Directions for this task
Collect every line in the items below that contains the string "time", and copy each one in full.

#### Exercise material

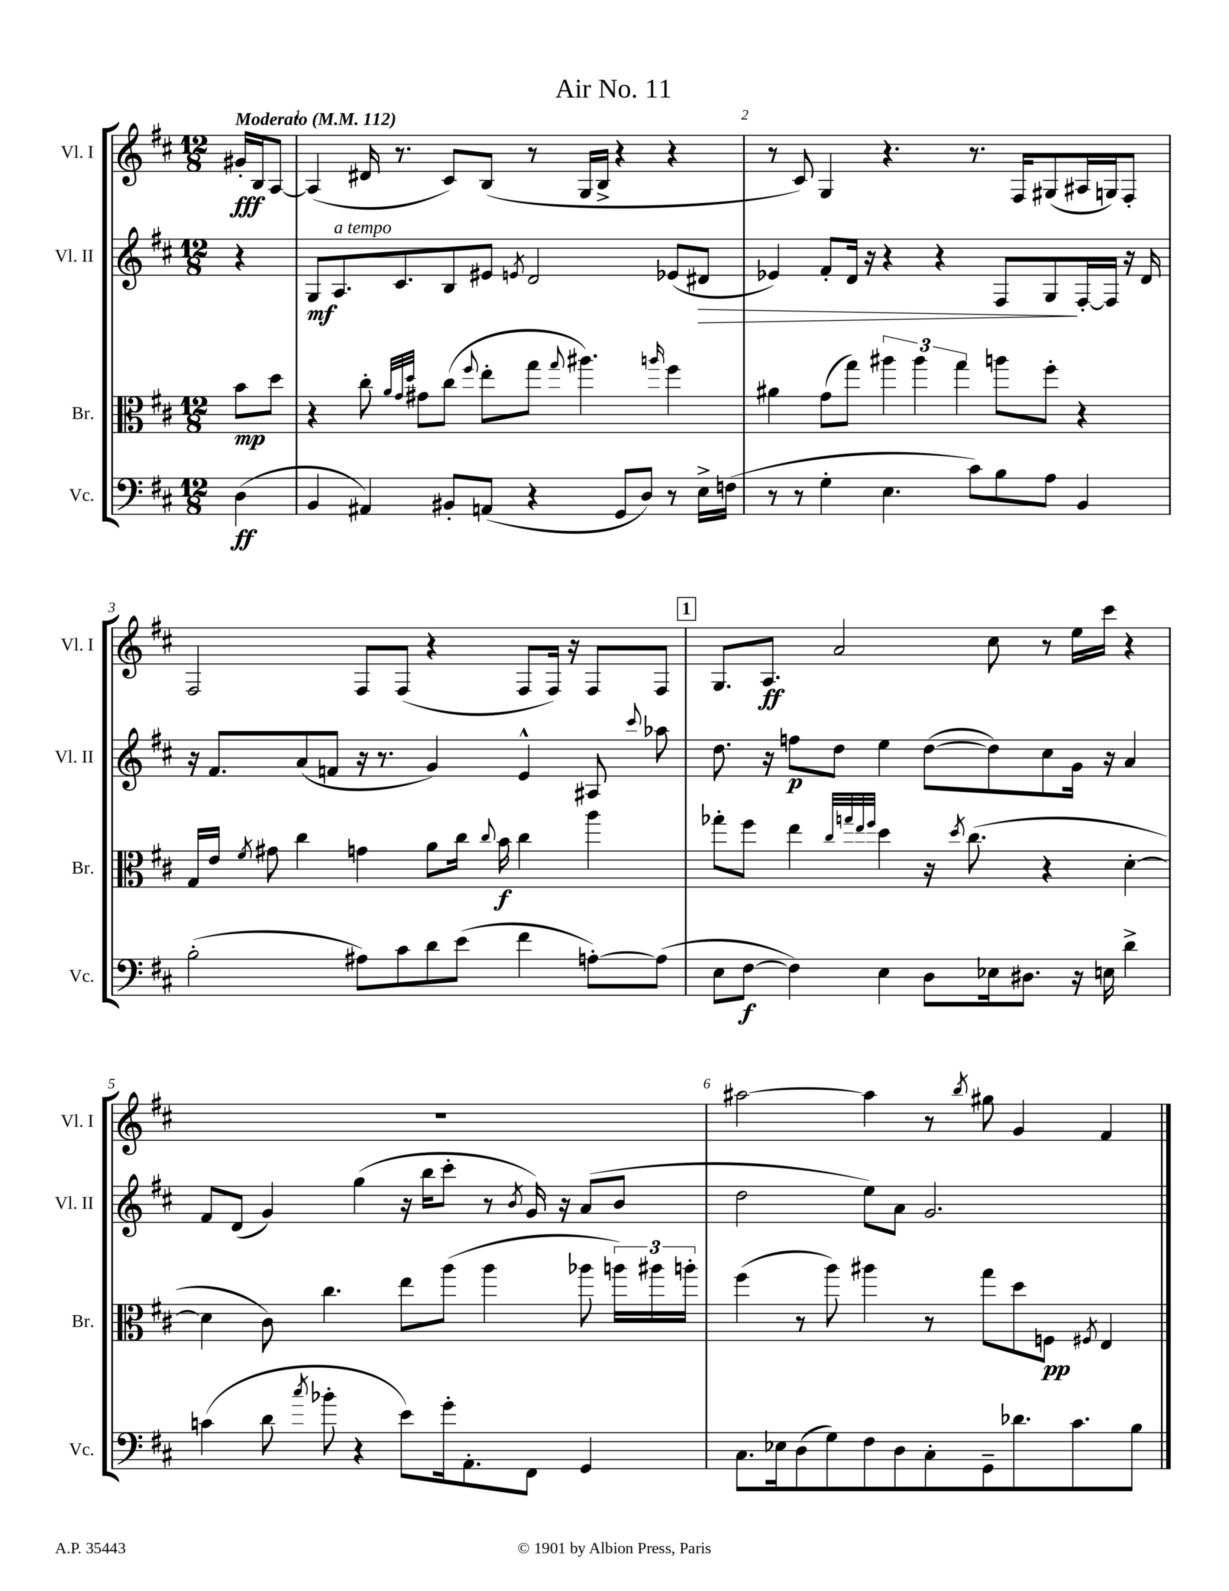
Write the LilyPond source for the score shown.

\header { title = "Air No. 11" }
<<
\new StaffGroup <<
\new Staff = "s0" \with { instrumentName = "Vl. I" shortInstrumentName = "Vl. I" } {
    \clef treble \key d \major \numericTimeSignature \time 12/8 \partial 4 \tempo "Moderato" 4 = 112
    \autoBeamOff gis'16[-.\fff b16 a8]~ |
    a4( dis'16 r8. cis'8[) b8]( r8 g16[ b16]-> r4 r4 |
    r8 cis'8) g4 r4. r8. fis16[ gis8( ais16 g16) fis8]-. |
    fis2 fis8[ fis8]( r4 fis8[ fis16]) r16 fis8[ fis8] |
    \mark \markup { \box "1" } g8.[ a8.]\ff a'2 cis''8 r8 e''16[ cis'''16] r4 |
    R1. |
    ais''2~ ais''4 r8 \acciaccatura { b''8 } gis''8 g'4 fis'4 \bar "|." |
}
\new Staff = "s1" \with { instrumentName = "Vl. II" shortInstrumentName = "Vl. II" } {
    \clef treble \key d \major \numericTimeSignature \time 12/8 \partial 4
    \autoBeamOff r4 |
    g8[\mf a8.^\markup { \italic "a tempo" } cis'8. b8 eis'8] \acciaccatura { e'8 } d'2 ees'8[( dis'8]\> |
    ees'4) fis'8[-. d'16] r16 r4 r4 fis8[ g8\! fis16~-. fis16] r16 d'16 |
    r16 fis'8.[ a'8( f'8] r16 r8. g'4) e'4-^ ais8 \appoggiatura { cis'''8 } aes''8 |
    \mark \markup { \box "1" } d''8. r16 f''8[\p d''8] e''4 d''8[~( d''8) cis''8 g'16] r16 a'4 |
    fis'8[ d'8]( g'4) g''4( r16 b''16[ cis'''8]-. r8 \acciaccatura { b'8 } g'16) r16 a'8[( b'8] |
    d''2 e''8[) a'8] g'2. \bar "|." |
}
\new Staff = "s2" \with { instrumentName = "Br." shortInstrumentName = "Br." } {
    \clef alto \key d \major \numericTimeSignature \time 12/8 \partial 4
    \autoBeamOff b'8[\mp d''8] |
    r4 cis''8-. \grace { a'32[ g'32 d''32] } gis'8[ cis''8]( \appoggiatura { fis''8 } e''8[-. g''8] \appoggiatura { g''8 } ais''4.) \grace { a''16 } fis''4 |
    ais'4 g'8[( g''8]) \tuplet 3/2 { ais''4 ais''4 g''4 } a''8[ fis''8]-. r4 |
    g16[ e'16] \acciaccatura { fis'8 } gis'8 cis''4 g'4 a'8[ cis''16] \appoggiatura { cis''8 } b'16\f cis''4 a''4 |
    \mark \markup { \box "1" } ges''8[-. fis''8] e''4 \grace { cis''32[ g''32 e''32 fis''32] } d''4 r16 \acciaccatura { d''8 } cis''8.( r4 d'4~-. |
    d'4 cis'8) cis''4. e''8[ a''8]( a''4 aes''8 \tuplet 3/2 { a''16[) ais''16 a''16]-. } |
    fis''4( r8 a''8) ais''4 r8 g''8[ d''8 f8]\pp \acciaccatura { fis8 } e4 \bar "|." |
}
\new Staff = "s3" \with { instrumentName = "Vc." shortInstrumentName = "Vc." } {
    \clef bass \key d \major \numericTimeSignature \time 12/8 \partial 4
    \autoBeamOff d4\ff( |
    b,4 ais,4) bis,8[-. a,8]( r4 g,8[ d8]) r8 e16[-> f16]( |
    r8 r8 g4-. e4. cis'8[) b8 a8] b,4 |
    b2-.( ais8[) cis'8 d'8 e'8]( fis'4 a8[~-.) a8]( |
    \mark \markup { \box "1" } e8[ fis8]~\f fis4) e4 d8[ ees16 dis8.] r16 e16 d'4-> |
    c'4( d'8 \acciaccatura { cis''8 } bes'8-. r4 e'8[) g'16-. a,8.-. fis,8] g,4 |
    cis8.[ ees16 d8( g8) fis8 d8 cis8-. g,8-- des'8. cis'8. b8] \bar "|." |
}
>>
>>
\layout { \context { \Score \override BarNumber.break-visibility = ##(#f #t #t) barNumberVisibility = #all-bar-numbers-visible } }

########

Complete output
    \clef treble \key d \major \numericTimeSignature \time 12/8 \partial 4 \tempo "Moderato" 4 = 112
    \clef treble \key d \major \numericTimeSignature \time 12/8 \partial 4
    \clef alto \key d \major \numericTimeSignature \time 12/8 \partial 4
    \clef bass \key d \major \numericTimeSignature \time 12/8 \partial 4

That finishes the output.